(Content revision data)
· · · · · · ·

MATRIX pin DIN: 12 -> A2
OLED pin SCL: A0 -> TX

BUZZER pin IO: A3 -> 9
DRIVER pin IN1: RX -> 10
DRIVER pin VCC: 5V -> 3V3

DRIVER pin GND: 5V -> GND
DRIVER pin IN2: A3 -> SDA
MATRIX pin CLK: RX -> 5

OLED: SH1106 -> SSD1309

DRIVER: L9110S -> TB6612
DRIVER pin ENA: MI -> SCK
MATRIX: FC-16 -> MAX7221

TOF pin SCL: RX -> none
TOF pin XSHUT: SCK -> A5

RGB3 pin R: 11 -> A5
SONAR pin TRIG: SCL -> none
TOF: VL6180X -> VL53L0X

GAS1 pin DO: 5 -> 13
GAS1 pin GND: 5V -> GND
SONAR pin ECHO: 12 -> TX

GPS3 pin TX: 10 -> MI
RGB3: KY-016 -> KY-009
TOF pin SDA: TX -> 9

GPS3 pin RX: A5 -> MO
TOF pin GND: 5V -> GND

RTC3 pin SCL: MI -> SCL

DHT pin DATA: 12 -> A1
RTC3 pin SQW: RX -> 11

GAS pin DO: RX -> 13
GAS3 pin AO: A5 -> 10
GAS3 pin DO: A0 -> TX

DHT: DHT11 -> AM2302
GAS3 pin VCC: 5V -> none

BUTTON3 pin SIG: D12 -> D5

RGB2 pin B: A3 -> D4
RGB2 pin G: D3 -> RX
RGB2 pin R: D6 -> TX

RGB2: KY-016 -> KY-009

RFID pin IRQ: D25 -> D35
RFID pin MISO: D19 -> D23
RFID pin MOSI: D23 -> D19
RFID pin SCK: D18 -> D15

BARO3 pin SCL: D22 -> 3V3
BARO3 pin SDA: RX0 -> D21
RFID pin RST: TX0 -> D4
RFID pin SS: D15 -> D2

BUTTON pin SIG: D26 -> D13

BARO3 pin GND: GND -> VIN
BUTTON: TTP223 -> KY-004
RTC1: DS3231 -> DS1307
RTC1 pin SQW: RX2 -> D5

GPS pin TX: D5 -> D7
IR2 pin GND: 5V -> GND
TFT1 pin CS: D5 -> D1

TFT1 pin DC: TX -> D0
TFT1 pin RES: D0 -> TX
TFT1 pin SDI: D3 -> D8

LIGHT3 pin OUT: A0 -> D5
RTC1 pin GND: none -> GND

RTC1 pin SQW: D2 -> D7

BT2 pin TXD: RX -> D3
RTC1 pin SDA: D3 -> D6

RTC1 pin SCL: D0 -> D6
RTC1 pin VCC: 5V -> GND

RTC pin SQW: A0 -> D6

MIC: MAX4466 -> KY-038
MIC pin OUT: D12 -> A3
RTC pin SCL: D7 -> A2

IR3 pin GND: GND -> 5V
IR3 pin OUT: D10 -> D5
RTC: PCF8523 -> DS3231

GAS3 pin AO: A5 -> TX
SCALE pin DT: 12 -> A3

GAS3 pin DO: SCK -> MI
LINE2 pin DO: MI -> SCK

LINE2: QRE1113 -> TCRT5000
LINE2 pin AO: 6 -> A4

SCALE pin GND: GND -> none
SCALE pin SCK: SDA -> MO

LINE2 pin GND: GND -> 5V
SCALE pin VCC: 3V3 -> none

· · · · · · ·

> **Task instructions**:
What is needed is an exact, complete copy of the entries above.

> **Written answer**:
MATRIX pin DIN: 12 -> A2
OLED pin SCL: A0 -> TX

BUZZER pin IO: A3 -> 9
DRIVER pin IN1: RX -> 10
DRIVER pin VCC: 5V -> 3V3

DRIVER pin GND: 5V -> GND
DRIVER pin IN2: A3 -> SDA
MATRIX pin CLK: RX -> 5

OLED: SH1106 -> SSD1309

DRIVER: L9110S -> TB6612
DRIVER pin ENA: MI -> SCK
MATRIX: FC-16 -> MAX7221

TOF pin SCL: RX -> none
TOF pin XSHUT: SCK -> A5

RGB3 pin R: 11 -> A5
SONAR pin TRIG: SCL -> none
TOF: VL6180X -> VL53L0X

GAS1 pin DO: 5 -> 13
GAS1 pin GND: 5V -> GND
SONAR pin ECHO: 12 -> TX

GPS3 pin TX: 10 -> MI
RGB3: KY-016 -> KY-009
TOF pin SDA: TX -> 9

GPS3 pin RX: A5 -> MO
TOF pin GND: 5V -> GND

RTC3 pin SCL: MI -> SCL

DHT pin DATA: 12 -> A1
RTC3 pin SQW: RX -> 11

GAS pin DO: RX -> 13
GAS3 pin AO: A5 -> 10
GAS3 pin DO: A0 -> TX

DHT: DHT11 -> AM2302
GAS3 pin VCC: 5V -> none

BUTTON3 pin SIG: D12 -> D5

RGB2 pin B: A3 -> D4
RGB2 pin G: D3 -> RX
RGB2 pin R: D6 -> TX

RGB2: KY-016 -> KY-009

RFID pin IRQ: D25 -> D35
RFID pin MISO: D19 -> D23
RFID pin MOSI: D23 -> D19
RFID pin SCK: D18 -> D15

BARO3 pin SCL: D22 -> 3V3
BARO3 pin SDA: RX0 -> D21
RFID pin RST: TX0 -> D4
RFID pin SS: D15 -> D2

BUTTON pin SIG: D26 -> D13

BARO3 pin GND: GND -> VIN
BUTTON: TTP223 -> KY-004
RTC1: DS3231 -> DS1307
RTC1 pin SQW: RX2 -> D5

GPS pin TX: D5 -> D7
IR2 pin GND: 5V -> GND
TFT1 pin CS: D5 -> D1

TFT1 pin DC: TX -> D0
TFT1 pin RES: D0 -> TX
TFT1 pin SDI: D3 -> D8

LIGHT3 pin OUT: A0 -> D5
RTC1 pin GND: none -> GND

RTC1 pin SQW: D2 -> D7

BT2 pin TXD: RX -> D3
RTC1 pin SDA: D3 -> D6

RTC1 pin SCL: D0 -> D6
RTC1 pin VCC: 5V -> GND

RTC pin SQW: A0 -> D6

MIC: MAX4466 -> KY-038
MIC pin OUT: D12 -> A3
RTC pin SCL: D7 -> A2

IR3 pin GND: GND -> 5V
IR3 pin OUT: D10 -> D5
RTC: PCF8523 -> DS3231

GAS3 pin AO: A5 -> TX
SCALE pin DT: 12 -> A3

GAS3 pin DO: SCK -> MI
LINE2 pin DO: MI -> SCK

LINE2: QRE1113 -> TCRT5000
LINE2 pin AO: 6 -> A4

SCALE pin GND: GND -> none
SCALE pin SCK: SDA -> MO

LINE2 pin GND: GND -> 5V
SCALE pin VCC: 3V3 -> none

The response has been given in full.